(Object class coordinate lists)
========================================
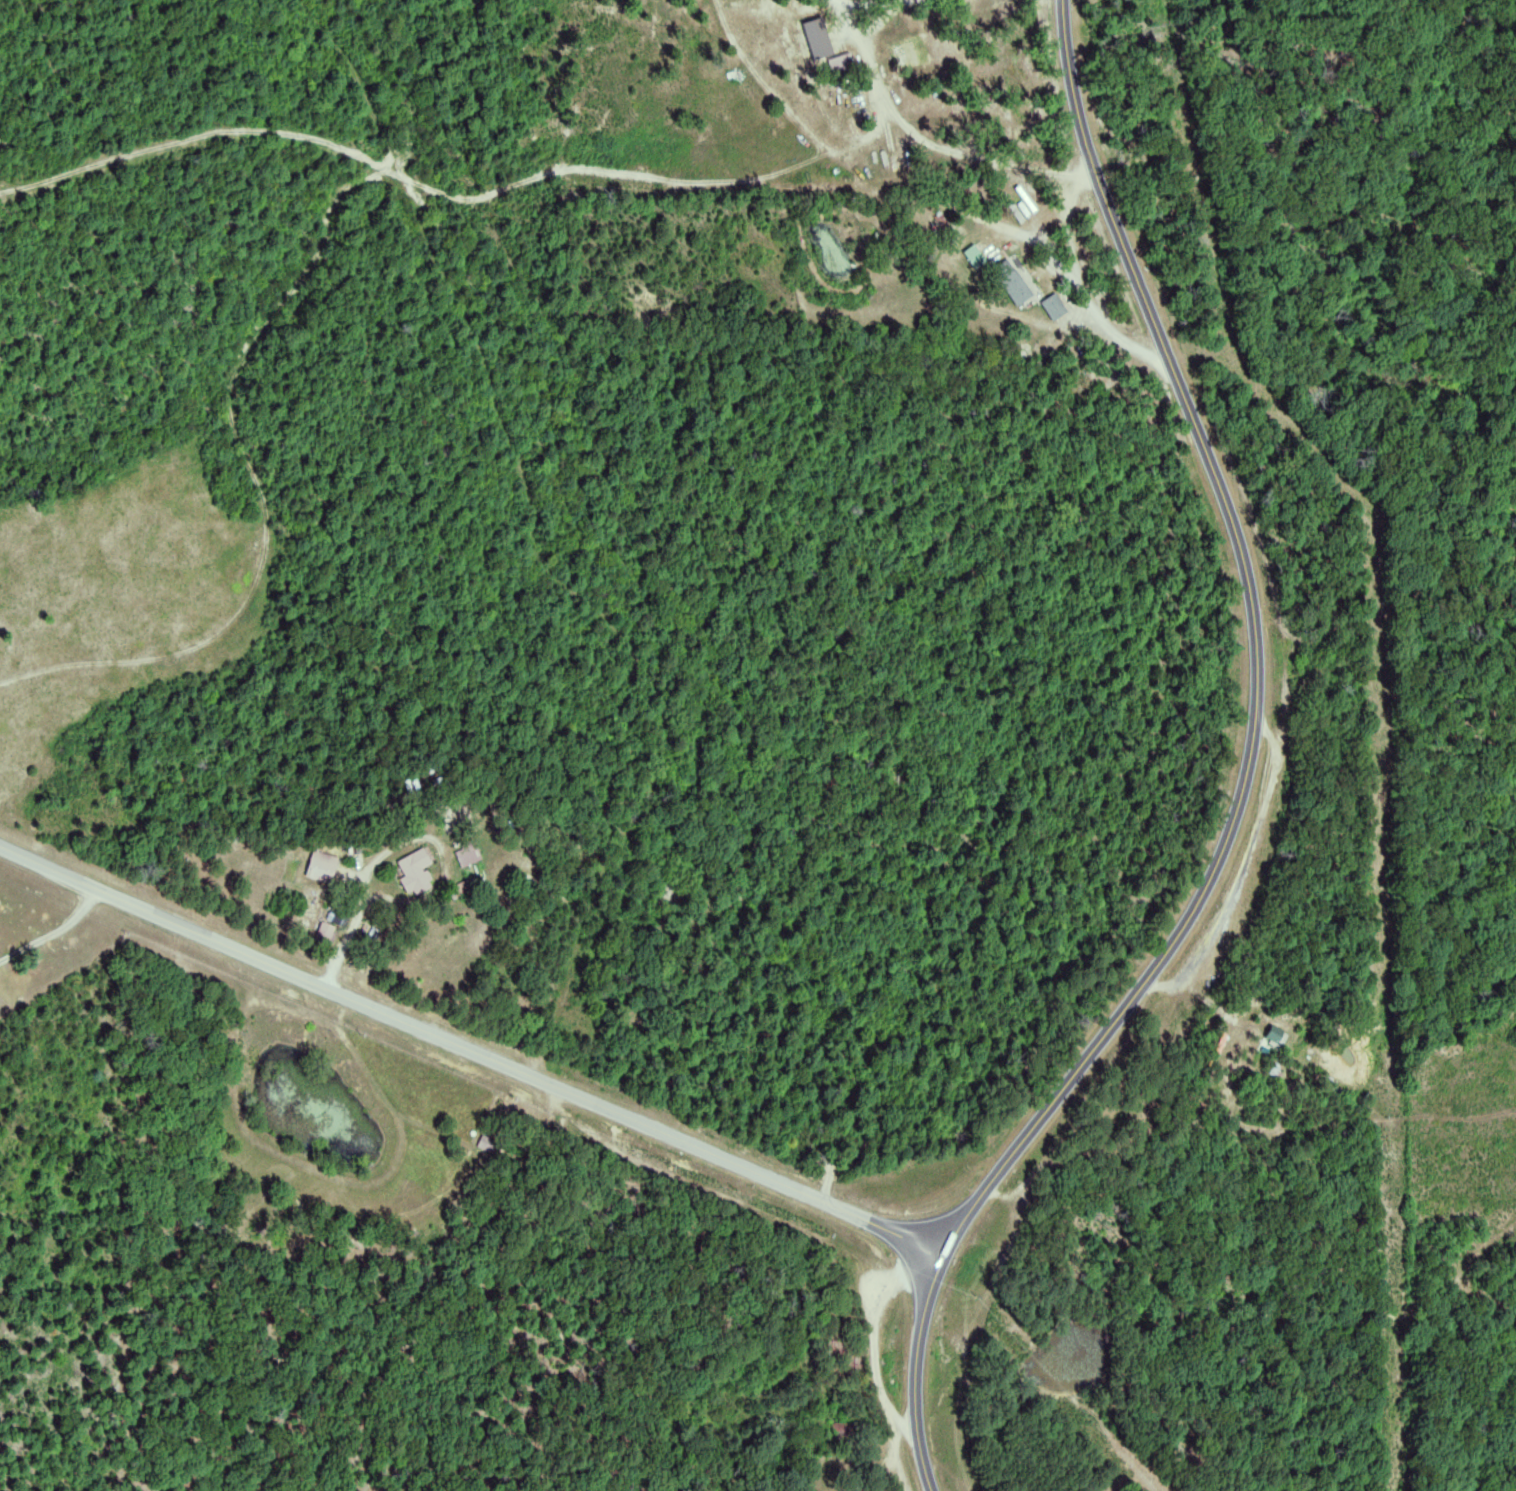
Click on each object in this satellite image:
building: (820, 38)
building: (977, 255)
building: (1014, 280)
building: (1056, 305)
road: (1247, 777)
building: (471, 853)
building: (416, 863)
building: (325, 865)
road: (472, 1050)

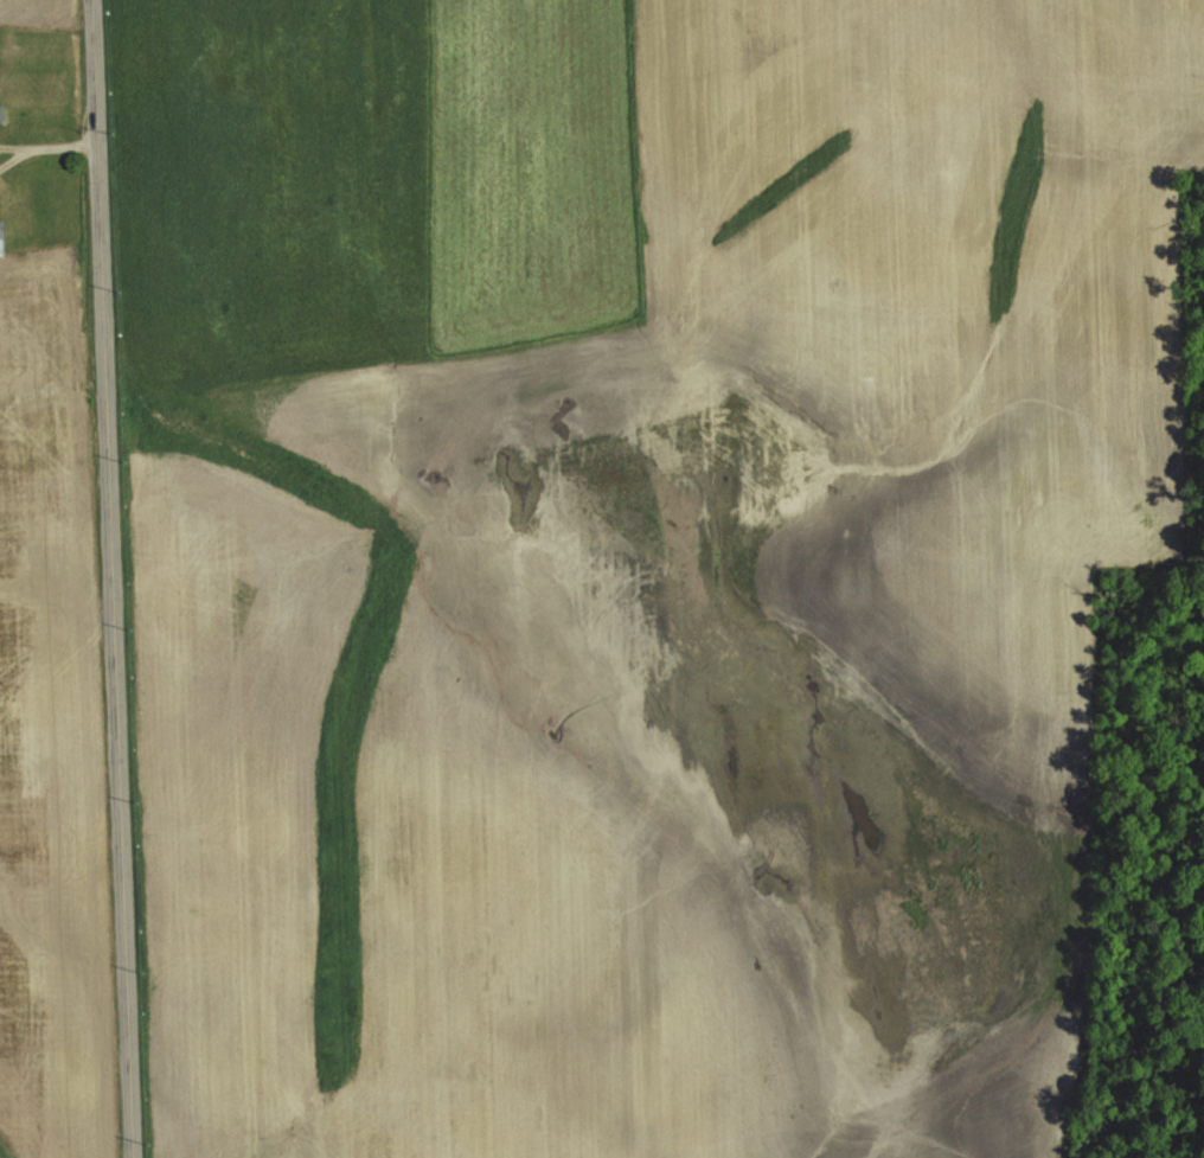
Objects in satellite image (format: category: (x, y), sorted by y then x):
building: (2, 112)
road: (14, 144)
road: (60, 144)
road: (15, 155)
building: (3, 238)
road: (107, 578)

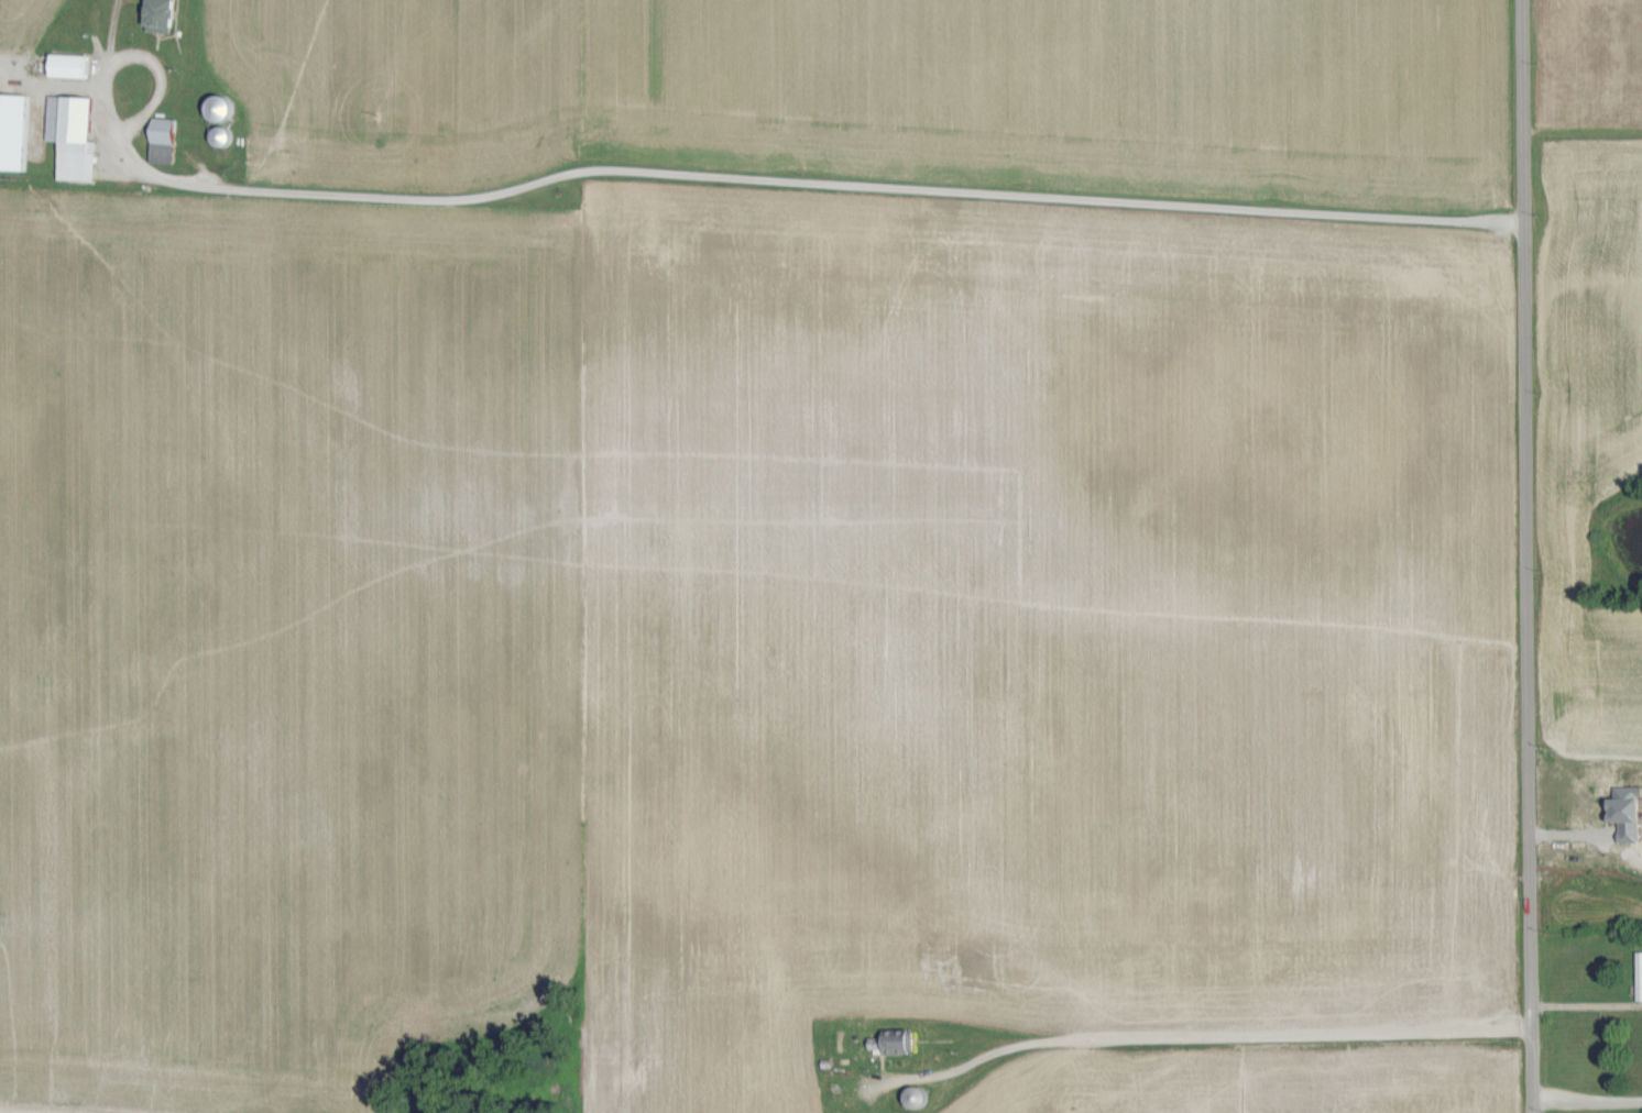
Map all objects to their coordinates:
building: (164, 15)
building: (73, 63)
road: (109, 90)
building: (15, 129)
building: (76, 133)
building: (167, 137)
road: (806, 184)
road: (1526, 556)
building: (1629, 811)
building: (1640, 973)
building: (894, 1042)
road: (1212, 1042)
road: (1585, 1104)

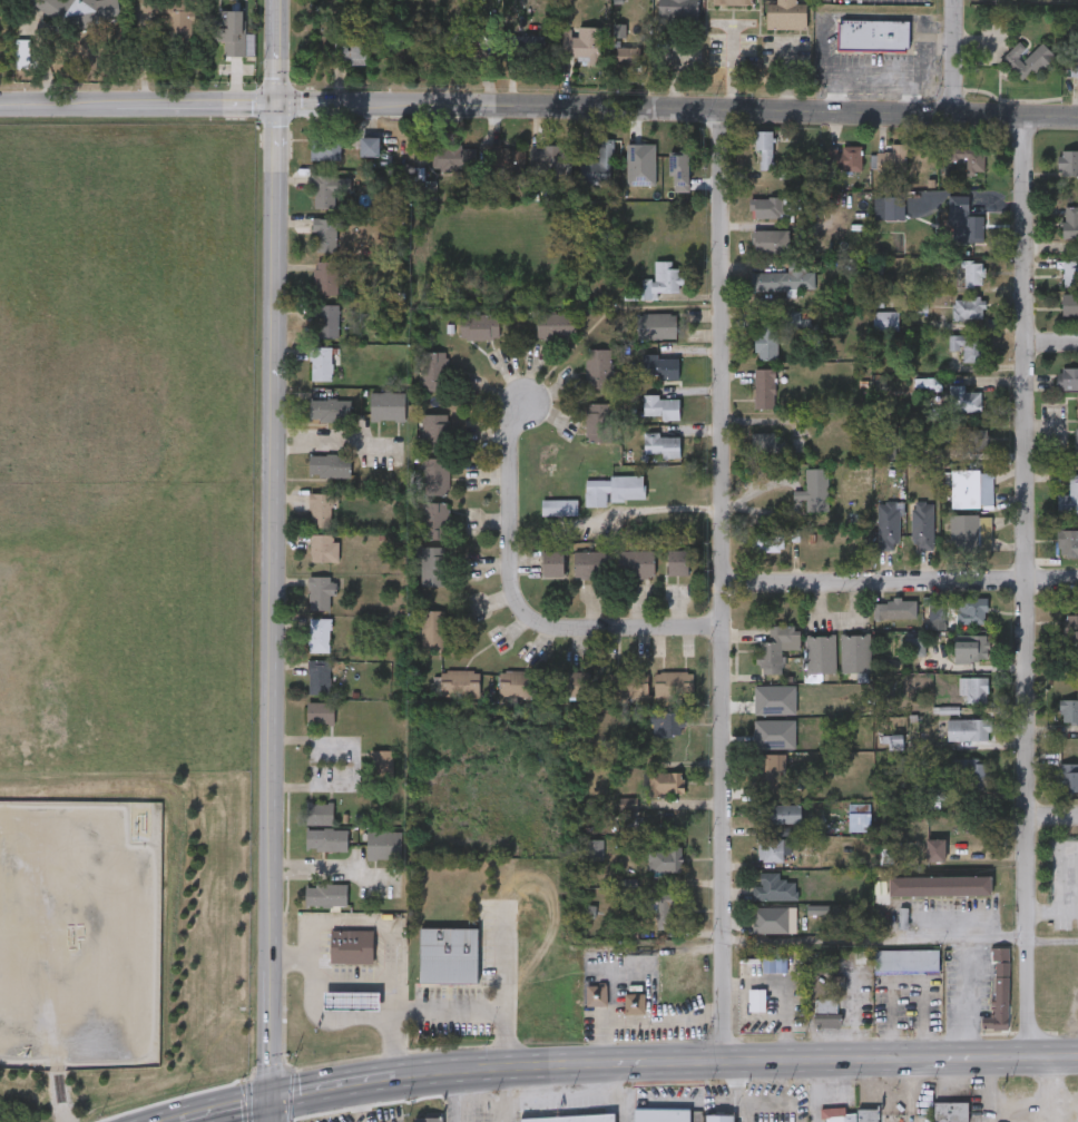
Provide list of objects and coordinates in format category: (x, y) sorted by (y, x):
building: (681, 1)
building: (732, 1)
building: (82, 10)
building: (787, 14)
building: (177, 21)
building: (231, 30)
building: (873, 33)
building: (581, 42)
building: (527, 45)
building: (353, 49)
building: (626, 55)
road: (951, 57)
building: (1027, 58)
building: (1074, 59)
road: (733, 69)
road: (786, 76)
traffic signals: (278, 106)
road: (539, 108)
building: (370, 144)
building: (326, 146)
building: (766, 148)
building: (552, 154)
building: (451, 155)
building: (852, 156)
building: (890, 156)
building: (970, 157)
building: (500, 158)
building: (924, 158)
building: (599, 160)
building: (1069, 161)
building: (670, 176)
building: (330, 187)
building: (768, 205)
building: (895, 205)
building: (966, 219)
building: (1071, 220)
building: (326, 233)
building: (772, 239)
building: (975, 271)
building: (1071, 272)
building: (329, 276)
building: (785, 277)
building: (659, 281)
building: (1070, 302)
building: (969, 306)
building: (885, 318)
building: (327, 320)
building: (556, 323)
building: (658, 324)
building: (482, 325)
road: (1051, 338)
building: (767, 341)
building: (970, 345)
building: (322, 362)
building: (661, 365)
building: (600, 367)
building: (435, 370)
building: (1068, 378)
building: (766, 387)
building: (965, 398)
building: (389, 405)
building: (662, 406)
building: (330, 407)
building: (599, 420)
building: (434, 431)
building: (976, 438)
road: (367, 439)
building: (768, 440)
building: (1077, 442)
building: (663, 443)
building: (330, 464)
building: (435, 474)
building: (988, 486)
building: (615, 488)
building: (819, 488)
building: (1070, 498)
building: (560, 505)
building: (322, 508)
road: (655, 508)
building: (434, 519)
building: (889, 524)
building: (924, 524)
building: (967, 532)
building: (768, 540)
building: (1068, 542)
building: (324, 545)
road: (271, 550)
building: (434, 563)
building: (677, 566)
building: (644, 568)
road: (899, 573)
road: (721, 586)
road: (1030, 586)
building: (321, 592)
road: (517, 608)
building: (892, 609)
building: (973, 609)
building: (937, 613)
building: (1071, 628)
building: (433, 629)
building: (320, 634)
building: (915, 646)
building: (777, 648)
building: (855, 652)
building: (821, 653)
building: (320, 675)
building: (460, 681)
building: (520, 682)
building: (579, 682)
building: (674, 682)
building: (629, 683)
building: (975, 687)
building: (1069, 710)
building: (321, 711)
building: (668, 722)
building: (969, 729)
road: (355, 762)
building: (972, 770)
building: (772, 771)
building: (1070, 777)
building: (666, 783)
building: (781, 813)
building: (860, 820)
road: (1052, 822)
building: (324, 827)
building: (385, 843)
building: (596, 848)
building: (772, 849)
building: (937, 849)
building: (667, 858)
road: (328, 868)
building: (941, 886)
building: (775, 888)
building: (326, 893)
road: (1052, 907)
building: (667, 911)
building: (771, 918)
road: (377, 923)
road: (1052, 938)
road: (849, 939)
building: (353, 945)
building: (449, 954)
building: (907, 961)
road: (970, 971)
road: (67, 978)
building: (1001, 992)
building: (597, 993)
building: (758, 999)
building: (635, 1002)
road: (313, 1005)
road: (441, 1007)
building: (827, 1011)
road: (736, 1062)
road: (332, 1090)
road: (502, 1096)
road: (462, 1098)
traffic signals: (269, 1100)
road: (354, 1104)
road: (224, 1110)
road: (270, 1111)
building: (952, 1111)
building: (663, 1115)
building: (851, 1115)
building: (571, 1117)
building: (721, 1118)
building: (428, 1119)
========================================
Exercise directions: Within the data above, find the lines that contain the word "format" and copy each of them.

Response area:
Objects in satellite image (format: category: (x, y), sorted by y then x):
Provide list of objects and coordinates in format category: (x, y) sorted by (y, x):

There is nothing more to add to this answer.